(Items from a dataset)
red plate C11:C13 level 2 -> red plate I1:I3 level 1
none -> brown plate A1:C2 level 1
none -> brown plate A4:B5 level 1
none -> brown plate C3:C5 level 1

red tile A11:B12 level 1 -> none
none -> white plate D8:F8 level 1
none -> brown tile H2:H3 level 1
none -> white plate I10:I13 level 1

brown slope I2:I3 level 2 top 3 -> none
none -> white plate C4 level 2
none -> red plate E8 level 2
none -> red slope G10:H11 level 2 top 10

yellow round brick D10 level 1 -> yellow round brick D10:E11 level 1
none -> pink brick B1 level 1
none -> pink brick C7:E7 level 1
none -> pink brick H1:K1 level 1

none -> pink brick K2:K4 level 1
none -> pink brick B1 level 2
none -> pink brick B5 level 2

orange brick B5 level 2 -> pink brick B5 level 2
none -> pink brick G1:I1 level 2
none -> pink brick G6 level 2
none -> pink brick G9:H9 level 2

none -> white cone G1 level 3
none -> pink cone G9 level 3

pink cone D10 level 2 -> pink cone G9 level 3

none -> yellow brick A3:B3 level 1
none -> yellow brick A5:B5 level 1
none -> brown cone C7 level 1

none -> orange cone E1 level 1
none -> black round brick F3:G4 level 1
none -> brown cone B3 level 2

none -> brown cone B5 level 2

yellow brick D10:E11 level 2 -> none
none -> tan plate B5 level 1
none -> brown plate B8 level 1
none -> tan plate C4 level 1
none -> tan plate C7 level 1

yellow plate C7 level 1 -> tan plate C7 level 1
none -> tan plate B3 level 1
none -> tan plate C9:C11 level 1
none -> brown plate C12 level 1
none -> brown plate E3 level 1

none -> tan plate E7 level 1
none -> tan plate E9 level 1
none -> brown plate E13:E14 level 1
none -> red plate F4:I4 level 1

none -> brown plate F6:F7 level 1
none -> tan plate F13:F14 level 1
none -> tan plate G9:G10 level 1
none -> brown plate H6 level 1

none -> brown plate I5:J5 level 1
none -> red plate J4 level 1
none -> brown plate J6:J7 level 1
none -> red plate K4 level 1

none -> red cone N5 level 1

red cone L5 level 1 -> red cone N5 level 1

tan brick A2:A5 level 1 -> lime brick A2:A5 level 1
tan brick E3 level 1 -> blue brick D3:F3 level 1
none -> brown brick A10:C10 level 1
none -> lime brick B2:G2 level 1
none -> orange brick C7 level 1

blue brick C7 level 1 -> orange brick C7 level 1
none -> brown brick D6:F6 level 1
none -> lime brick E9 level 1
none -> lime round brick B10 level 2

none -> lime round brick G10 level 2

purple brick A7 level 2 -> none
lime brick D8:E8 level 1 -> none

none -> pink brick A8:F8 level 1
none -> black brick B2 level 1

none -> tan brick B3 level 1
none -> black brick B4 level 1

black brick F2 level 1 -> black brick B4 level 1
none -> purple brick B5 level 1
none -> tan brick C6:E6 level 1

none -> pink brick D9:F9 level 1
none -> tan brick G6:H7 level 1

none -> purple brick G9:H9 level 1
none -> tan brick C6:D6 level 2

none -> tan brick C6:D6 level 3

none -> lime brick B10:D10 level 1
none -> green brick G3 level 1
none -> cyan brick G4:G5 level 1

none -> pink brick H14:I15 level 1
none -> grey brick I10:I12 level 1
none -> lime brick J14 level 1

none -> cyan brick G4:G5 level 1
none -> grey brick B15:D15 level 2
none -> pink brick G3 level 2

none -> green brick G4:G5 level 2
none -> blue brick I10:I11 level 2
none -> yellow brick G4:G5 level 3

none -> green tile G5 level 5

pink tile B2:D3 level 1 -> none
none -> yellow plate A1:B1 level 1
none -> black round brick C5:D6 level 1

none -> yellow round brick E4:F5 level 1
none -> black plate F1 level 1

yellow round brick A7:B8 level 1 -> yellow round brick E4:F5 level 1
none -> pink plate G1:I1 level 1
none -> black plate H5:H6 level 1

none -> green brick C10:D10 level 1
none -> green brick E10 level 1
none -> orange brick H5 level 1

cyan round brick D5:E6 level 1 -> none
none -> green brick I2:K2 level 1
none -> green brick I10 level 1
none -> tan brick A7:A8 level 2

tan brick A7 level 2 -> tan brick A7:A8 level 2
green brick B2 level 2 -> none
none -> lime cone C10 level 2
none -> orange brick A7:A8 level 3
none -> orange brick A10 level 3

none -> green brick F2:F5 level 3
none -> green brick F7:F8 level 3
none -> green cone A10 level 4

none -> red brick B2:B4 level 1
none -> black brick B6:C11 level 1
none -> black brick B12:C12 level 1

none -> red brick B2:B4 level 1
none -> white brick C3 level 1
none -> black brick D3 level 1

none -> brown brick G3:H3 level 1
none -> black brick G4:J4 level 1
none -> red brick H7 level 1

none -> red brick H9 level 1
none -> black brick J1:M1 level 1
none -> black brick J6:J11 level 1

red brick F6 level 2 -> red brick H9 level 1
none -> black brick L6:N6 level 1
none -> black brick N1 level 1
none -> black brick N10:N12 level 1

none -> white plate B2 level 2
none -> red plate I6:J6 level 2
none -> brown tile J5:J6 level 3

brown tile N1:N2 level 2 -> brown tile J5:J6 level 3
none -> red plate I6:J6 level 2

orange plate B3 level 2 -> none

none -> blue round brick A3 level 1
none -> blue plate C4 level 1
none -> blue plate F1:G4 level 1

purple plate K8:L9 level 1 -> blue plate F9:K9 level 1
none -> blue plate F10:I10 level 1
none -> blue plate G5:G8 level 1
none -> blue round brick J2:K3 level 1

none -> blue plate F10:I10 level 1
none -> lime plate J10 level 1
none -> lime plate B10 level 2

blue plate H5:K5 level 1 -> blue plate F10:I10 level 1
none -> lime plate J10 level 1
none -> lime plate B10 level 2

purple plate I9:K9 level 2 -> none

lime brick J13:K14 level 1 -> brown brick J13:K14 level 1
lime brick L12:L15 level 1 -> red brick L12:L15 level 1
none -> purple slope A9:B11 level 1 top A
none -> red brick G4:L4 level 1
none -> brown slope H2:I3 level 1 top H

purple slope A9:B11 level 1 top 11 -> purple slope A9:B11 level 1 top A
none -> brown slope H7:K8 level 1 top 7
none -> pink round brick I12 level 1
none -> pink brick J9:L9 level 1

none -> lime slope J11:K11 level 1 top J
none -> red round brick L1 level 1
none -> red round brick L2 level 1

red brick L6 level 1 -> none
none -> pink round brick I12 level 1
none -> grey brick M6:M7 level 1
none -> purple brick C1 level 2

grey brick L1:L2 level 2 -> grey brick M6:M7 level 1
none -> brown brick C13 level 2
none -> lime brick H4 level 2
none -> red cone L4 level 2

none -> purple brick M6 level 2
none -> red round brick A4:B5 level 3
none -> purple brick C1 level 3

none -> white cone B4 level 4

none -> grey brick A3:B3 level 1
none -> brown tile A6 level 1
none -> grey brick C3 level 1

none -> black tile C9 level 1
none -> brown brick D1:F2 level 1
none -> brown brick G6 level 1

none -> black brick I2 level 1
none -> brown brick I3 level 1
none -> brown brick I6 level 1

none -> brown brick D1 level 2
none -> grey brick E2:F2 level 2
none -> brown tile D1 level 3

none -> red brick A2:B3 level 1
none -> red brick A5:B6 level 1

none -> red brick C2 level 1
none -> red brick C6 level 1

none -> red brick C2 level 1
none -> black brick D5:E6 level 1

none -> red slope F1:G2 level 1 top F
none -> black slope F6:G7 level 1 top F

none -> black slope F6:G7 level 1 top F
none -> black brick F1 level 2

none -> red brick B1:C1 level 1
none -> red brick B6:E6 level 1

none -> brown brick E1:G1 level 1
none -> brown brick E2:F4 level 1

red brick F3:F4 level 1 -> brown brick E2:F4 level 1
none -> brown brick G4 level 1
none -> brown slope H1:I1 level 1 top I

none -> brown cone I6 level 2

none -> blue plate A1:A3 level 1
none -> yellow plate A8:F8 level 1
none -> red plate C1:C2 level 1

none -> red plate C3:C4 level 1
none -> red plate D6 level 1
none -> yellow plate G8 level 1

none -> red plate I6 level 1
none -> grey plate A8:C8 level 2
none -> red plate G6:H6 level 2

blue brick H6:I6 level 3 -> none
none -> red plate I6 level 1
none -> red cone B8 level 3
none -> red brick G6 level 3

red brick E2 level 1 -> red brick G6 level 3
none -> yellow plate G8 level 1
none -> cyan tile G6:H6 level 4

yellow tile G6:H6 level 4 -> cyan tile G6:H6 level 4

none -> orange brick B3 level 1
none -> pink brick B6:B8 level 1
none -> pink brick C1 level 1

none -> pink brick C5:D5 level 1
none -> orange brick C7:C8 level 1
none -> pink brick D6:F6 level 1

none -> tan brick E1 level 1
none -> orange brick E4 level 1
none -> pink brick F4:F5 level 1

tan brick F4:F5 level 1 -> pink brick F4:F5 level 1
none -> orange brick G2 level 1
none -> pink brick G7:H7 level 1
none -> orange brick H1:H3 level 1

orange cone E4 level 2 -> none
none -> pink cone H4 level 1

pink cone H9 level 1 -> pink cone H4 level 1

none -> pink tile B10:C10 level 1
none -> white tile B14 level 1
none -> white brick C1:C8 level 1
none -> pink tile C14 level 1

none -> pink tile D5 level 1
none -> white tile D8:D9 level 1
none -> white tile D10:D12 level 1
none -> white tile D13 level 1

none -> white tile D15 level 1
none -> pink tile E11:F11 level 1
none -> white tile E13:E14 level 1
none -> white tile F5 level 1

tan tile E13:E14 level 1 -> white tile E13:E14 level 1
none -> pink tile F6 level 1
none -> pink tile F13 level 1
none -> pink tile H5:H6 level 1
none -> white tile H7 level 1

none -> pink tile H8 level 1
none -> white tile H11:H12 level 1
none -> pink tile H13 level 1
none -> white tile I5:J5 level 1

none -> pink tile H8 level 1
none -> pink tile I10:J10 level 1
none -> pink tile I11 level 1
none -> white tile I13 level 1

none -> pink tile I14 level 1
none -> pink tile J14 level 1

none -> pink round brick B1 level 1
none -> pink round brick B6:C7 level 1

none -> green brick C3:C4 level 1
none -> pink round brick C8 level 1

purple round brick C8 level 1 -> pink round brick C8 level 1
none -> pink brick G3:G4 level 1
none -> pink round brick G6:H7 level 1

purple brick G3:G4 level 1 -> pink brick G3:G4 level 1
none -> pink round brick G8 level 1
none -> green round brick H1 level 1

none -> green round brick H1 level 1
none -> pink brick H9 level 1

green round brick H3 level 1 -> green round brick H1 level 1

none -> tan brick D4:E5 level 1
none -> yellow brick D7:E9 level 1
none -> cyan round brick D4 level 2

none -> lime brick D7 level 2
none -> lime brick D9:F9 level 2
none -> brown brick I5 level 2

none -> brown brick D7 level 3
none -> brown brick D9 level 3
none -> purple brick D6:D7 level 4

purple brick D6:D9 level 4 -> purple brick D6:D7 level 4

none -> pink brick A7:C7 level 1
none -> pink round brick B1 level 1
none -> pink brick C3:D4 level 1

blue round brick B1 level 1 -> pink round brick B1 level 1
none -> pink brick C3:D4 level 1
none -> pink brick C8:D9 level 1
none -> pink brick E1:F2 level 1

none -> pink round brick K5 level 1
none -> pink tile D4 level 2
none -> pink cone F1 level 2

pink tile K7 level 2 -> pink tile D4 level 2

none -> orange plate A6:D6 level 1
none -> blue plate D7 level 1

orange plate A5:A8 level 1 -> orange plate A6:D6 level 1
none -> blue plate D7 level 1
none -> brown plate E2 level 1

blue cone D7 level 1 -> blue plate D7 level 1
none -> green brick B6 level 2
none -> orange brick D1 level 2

> [Work required] Go through the entries above and report every line in which the word "cyan" appears.

> [Response below]
none -> cyan brick G4:G5 level 1
none -> cyan brick G4:G5 level 1
cyan round brick D5:E6 level 1 -> none
none -> cyan tile G6:H6 level 4
yellow tile G6:H6 level 4 -> cyan tile G6:H6 level 4
none -> cyan round brick D4 level 2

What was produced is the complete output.